● **Exercise brief**: Repeat the lines of the data exactly and exclude any picture among them.

● **Collected material**:
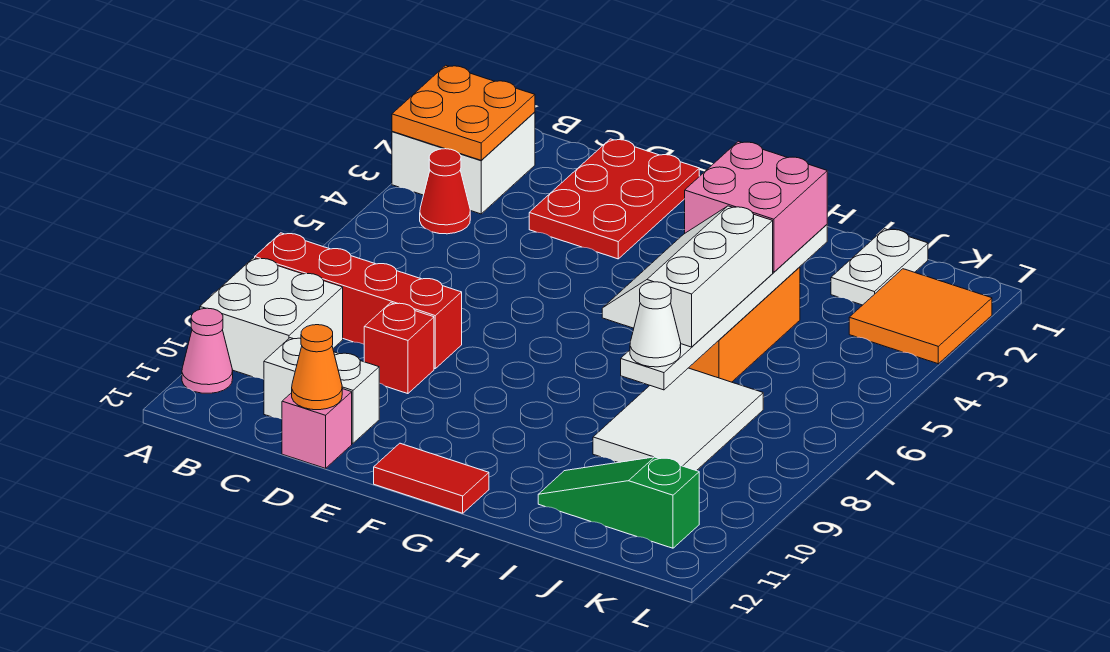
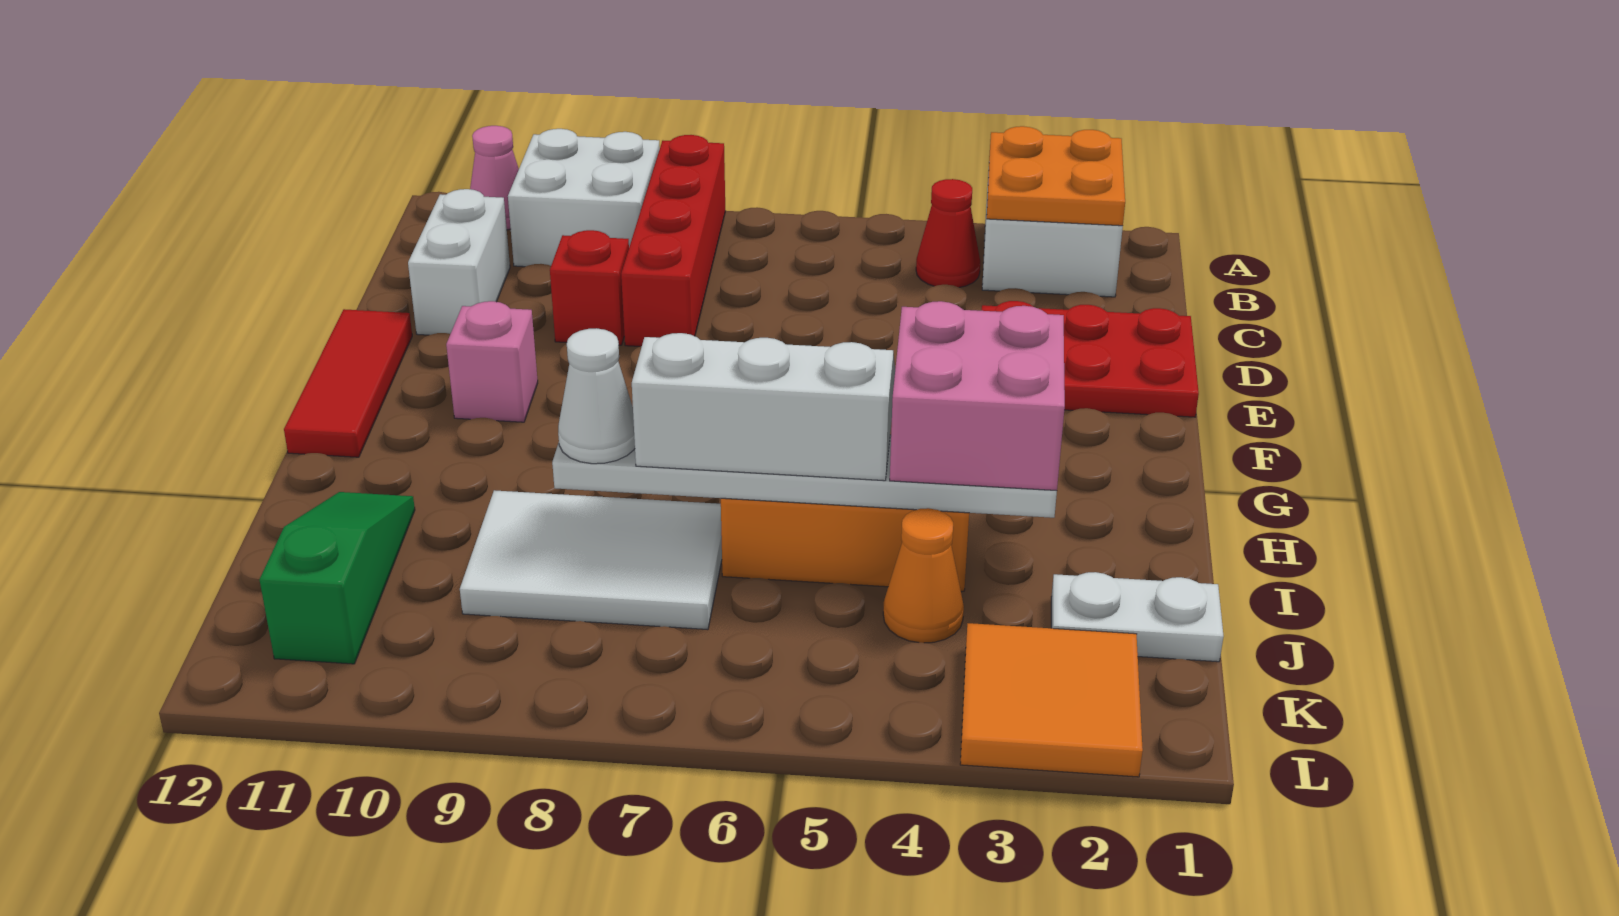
pink brick D12 level 1 -> pink brick F10 level 1
orange cone D12 level 2 -> orange cone J4 level 1
red tile F12:G12 level 1 -> red tile E12:G12 level 1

● **Task answer**:
pink brick D12 level 1 -> pink brick F10 level 1
orange cone D12 level 2 -> orange cone J4 level 1
red tile F12:G12 level 1 -> red tile E12:G12 level 1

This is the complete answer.